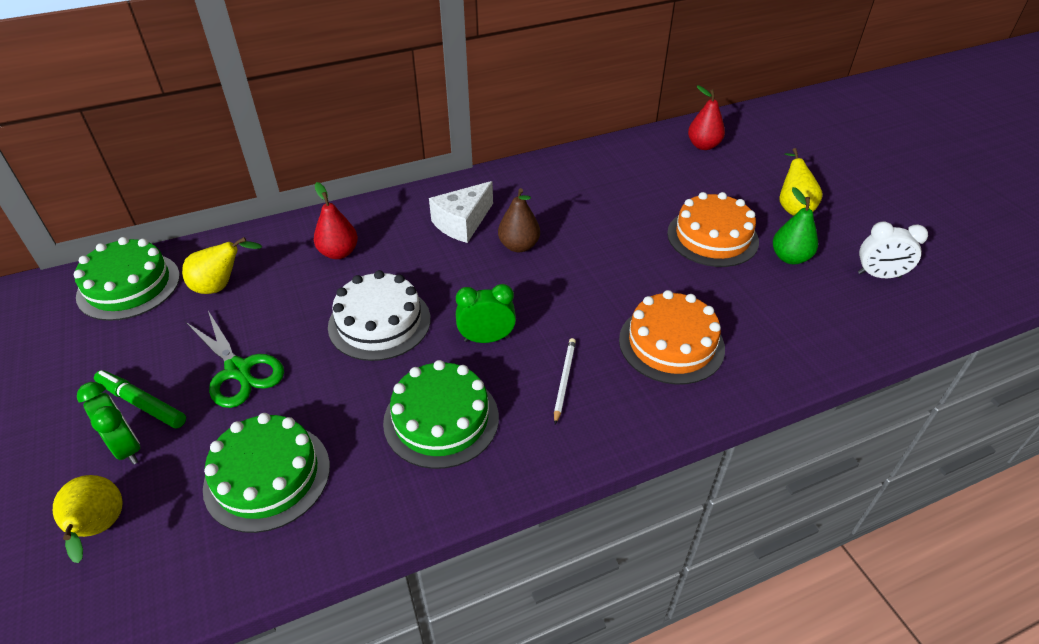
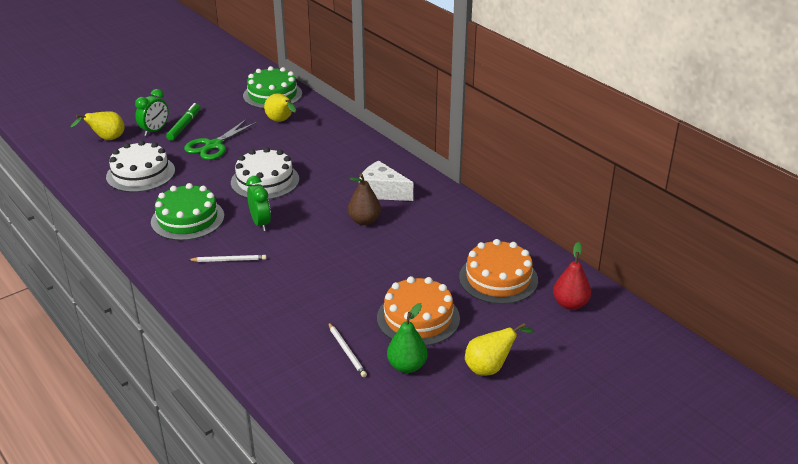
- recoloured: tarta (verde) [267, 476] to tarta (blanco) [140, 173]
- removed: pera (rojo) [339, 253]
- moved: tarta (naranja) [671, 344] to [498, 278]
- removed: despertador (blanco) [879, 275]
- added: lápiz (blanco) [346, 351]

# # # #

_Work required:_ The records above should be duplicated exactly, with none of their pictures kept.

_Exercise result:_
- recoloured: tarta (verde) [267, 476] to tarta (blanco) [140, 173]
- removed: pera (rojo) [339, 253]
- moved: tarta (naranja) [671, 344] to [498, 278]
- removed: despertador (blanco) [879, 275]
- added: lápiz (blanco) [346, 351]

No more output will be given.